There is material below. Print exactly the lines starting at the line with "orange cross: (99, 109)" and ending at the line with "black star: (58, 54) -> (95, 49), moved", ends included, and no others.

Supplied data:
»»
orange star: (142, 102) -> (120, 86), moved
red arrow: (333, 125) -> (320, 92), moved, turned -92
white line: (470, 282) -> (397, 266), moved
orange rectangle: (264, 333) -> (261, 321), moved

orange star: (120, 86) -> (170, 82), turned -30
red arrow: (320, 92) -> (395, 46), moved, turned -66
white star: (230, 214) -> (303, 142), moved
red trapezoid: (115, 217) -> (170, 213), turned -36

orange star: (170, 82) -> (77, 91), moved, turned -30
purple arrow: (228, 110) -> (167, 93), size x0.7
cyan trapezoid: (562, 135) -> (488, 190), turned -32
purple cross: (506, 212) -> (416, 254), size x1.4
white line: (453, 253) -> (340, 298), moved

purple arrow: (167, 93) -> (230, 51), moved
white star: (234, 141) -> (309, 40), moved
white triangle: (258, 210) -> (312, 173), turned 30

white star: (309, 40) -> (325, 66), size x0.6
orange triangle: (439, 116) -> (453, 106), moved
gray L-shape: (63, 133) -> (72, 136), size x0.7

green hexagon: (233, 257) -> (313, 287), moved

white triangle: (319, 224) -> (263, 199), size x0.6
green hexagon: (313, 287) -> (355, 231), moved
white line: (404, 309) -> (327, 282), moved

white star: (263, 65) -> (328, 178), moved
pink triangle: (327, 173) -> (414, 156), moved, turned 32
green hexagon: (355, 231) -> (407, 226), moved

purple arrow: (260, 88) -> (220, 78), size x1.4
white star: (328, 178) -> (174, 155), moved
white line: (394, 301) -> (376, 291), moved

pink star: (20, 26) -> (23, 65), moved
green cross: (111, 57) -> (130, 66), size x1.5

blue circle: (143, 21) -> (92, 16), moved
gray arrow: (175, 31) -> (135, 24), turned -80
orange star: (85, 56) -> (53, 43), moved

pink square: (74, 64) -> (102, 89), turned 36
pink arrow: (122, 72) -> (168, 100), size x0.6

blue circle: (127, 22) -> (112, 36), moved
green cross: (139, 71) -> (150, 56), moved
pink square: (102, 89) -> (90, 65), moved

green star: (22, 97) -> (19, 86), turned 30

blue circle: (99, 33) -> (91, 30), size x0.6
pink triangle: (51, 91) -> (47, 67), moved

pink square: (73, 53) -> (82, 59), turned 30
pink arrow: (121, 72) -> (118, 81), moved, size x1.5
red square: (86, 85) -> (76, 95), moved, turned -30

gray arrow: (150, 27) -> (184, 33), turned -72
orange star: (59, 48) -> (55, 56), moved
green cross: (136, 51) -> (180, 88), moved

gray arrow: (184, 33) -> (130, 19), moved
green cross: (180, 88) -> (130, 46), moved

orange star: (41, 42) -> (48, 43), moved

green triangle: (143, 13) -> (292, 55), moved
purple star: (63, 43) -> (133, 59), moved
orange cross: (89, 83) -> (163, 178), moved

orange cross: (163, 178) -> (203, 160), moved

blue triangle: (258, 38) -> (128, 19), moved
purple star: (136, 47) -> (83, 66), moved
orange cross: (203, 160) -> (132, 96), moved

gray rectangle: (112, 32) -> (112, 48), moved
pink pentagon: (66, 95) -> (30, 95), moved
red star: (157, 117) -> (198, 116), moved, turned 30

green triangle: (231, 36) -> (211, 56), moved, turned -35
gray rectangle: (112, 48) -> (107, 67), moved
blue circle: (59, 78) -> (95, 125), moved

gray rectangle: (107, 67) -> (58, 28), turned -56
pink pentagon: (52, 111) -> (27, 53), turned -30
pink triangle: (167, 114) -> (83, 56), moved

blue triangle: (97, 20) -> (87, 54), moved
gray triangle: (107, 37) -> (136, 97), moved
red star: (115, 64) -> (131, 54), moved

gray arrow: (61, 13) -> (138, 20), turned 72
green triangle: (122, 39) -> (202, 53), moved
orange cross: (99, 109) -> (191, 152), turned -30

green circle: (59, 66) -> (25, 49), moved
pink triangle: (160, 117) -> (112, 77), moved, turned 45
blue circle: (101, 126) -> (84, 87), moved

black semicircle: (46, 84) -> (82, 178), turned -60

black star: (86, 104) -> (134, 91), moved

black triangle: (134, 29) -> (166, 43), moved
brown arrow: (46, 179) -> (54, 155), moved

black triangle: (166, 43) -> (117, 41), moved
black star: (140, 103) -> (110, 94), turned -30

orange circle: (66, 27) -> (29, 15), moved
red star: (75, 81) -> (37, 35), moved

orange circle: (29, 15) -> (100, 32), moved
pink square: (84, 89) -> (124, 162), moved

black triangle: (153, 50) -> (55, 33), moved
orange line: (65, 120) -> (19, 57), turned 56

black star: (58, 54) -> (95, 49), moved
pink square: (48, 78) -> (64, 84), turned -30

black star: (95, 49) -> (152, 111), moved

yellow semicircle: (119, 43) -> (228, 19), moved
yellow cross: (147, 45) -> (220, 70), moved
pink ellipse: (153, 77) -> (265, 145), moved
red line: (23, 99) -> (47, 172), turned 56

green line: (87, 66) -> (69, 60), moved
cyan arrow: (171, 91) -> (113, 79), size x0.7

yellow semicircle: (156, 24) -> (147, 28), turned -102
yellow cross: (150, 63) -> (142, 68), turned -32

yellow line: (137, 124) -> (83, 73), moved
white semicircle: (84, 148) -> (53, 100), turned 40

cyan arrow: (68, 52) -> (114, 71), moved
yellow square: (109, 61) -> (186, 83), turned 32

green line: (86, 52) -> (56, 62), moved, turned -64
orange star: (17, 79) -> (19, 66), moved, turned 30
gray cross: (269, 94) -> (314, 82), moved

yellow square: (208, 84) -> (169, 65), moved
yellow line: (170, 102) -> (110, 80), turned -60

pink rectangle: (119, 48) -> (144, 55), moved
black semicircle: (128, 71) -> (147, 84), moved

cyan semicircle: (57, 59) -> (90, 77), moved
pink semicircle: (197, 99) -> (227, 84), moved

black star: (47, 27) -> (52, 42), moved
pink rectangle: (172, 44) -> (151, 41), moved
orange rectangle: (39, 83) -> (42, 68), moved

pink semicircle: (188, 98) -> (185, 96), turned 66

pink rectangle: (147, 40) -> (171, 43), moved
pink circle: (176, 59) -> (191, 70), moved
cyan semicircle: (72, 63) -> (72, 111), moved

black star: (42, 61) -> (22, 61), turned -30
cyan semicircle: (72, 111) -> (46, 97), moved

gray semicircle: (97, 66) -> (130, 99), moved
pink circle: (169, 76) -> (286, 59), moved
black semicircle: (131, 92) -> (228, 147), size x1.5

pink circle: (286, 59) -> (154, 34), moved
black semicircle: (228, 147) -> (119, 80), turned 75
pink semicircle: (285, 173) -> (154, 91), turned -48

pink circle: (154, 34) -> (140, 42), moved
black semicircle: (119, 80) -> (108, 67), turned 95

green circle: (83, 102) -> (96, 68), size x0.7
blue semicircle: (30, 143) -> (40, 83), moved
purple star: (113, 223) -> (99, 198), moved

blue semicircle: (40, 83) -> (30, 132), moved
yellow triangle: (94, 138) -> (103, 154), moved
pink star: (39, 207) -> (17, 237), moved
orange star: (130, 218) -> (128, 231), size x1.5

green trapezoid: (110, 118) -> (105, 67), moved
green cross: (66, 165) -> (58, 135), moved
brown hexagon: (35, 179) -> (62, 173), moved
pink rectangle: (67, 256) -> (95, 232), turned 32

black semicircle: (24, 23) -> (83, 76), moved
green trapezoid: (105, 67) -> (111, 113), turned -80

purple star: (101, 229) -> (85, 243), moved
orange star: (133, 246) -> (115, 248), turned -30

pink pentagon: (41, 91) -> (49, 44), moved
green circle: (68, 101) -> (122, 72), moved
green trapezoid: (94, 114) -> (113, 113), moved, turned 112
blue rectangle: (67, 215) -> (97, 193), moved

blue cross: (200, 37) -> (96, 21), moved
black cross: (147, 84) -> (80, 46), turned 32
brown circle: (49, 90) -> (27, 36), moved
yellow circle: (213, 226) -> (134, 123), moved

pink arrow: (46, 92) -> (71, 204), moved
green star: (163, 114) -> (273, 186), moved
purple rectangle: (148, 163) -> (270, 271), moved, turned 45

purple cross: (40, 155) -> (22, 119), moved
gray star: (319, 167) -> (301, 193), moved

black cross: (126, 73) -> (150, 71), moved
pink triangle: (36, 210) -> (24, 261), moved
««
Task answer:
orange cross: (99, 109) -> (191, 152), turned -30

green circle: (59, 66) -> (25, 49), moved
pink triangle: (160, 117) -> (112, 77), moved, turned 45
blue circle: (101, 126) -> (84, 87), moved

black semicircle: (46, 84) -> (82, 178), turned -60

black star: (86, 104) -> (134, 91), moved

black triangle: (134, 29) -> (166, 43), moved
brown arrow: (46, 179) -> (54, 155), moved

black triangle: (166, 43) -> (117, 41), moved
black star: (140, 103) -> (110, 94), turned -30

orange circle: (66, 27) -> (29, 15), moved
red star: (75, 81) -> (37, 35), moved

orange circle: (29, 15) -> (100, 32), moved
pink square: (84, 89) -> (124, 162), moved

black triangle: (153, 50) -> (55, 33), moved
orange line: (65, 120) -> (19, 57), turned 56

black star: (58, 54) -> (95, 49), moved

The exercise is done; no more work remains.